### Input material
.....

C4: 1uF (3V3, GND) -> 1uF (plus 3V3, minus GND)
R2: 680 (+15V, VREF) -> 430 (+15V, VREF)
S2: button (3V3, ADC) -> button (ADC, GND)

.....

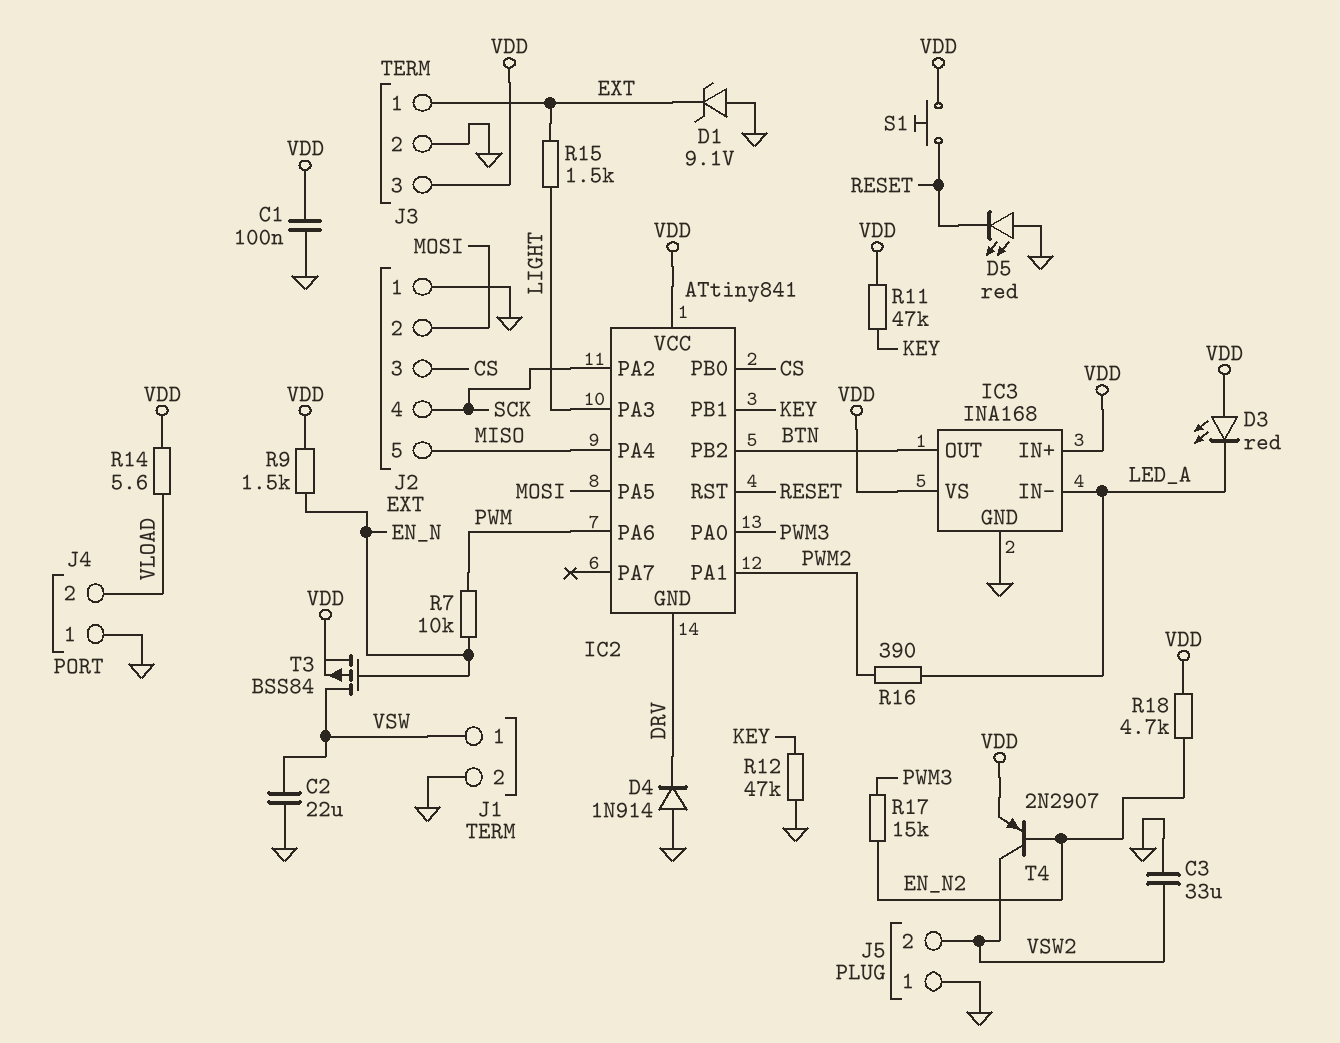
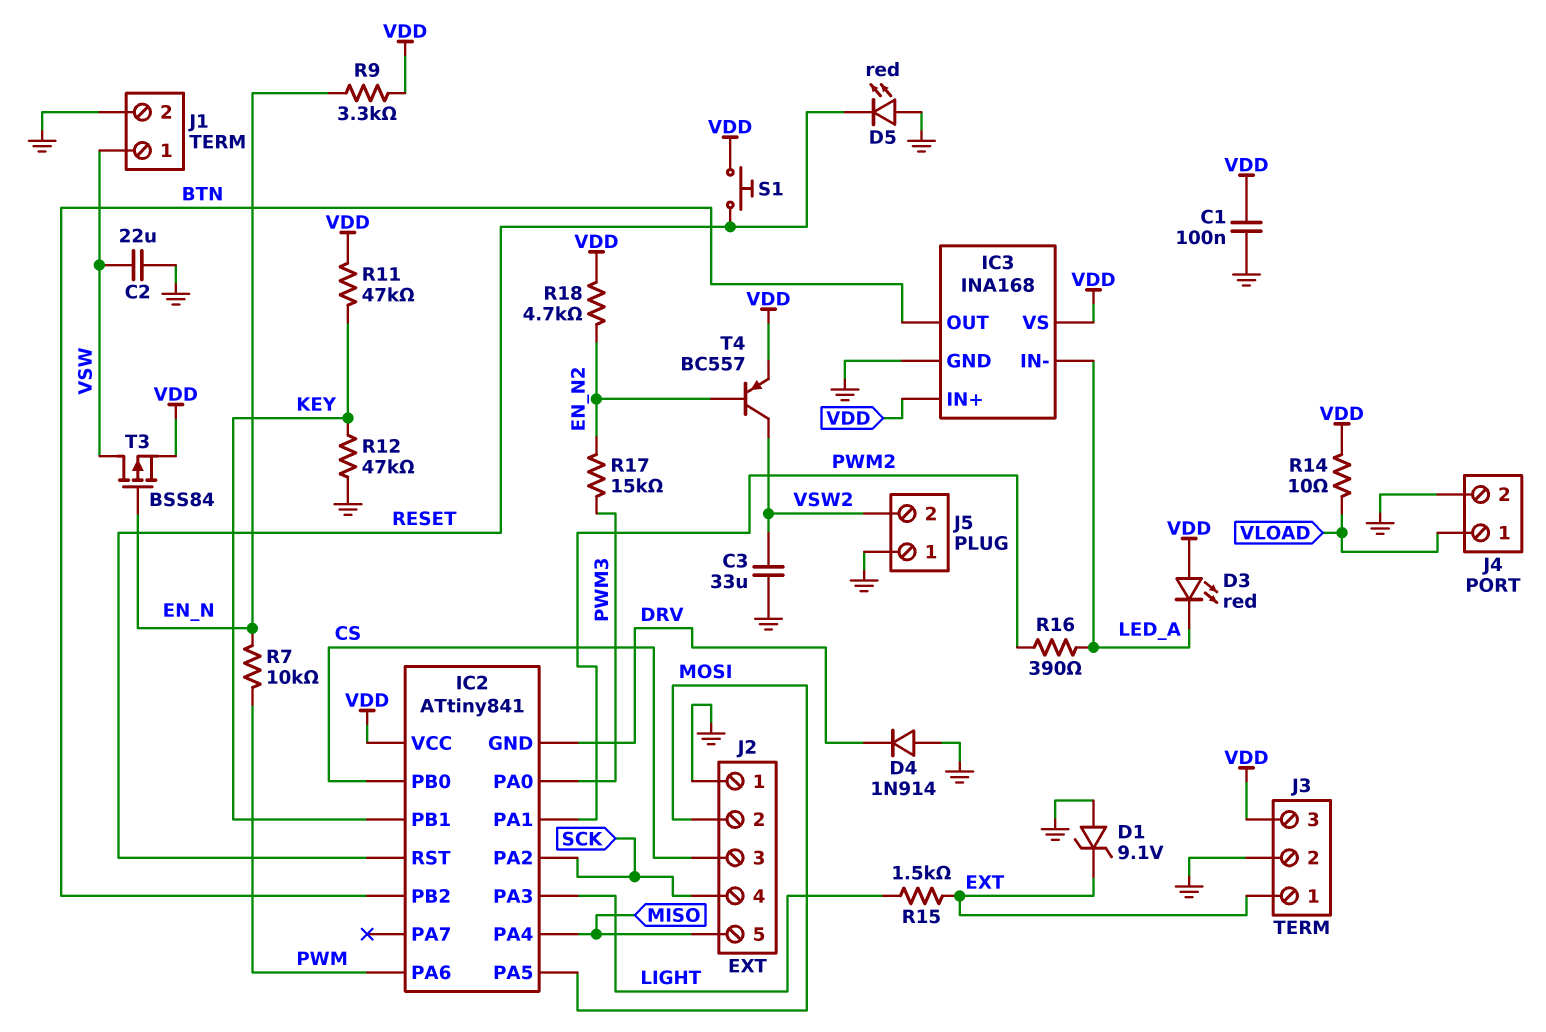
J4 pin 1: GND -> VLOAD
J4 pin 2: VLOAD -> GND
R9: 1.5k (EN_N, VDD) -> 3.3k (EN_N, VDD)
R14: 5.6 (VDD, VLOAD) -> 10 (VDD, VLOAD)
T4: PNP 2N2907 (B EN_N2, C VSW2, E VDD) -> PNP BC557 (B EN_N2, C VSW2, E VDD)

.....

### Task description
Among the records above, extract exactly the lines from the line with "J4 pin 2: VLOAD -> GND" to the line with "T4: PNP 2N2907", both lines included, and leave out the rest.

### Exercise solution
J4 pin 2: VLOAD -> GND
R9: 1.5k (EN_N, VDD) -> 3.3k (EN_N, VDD)
R14: 5.6 (VDD, VLOAD) -> 10 (VDD, VLOAD)
T4: PNP 2N2907 (B EN_N2, C VSW2, E VDD) -> PNP BC557 (B EN_N2, C VSW2, E VDD)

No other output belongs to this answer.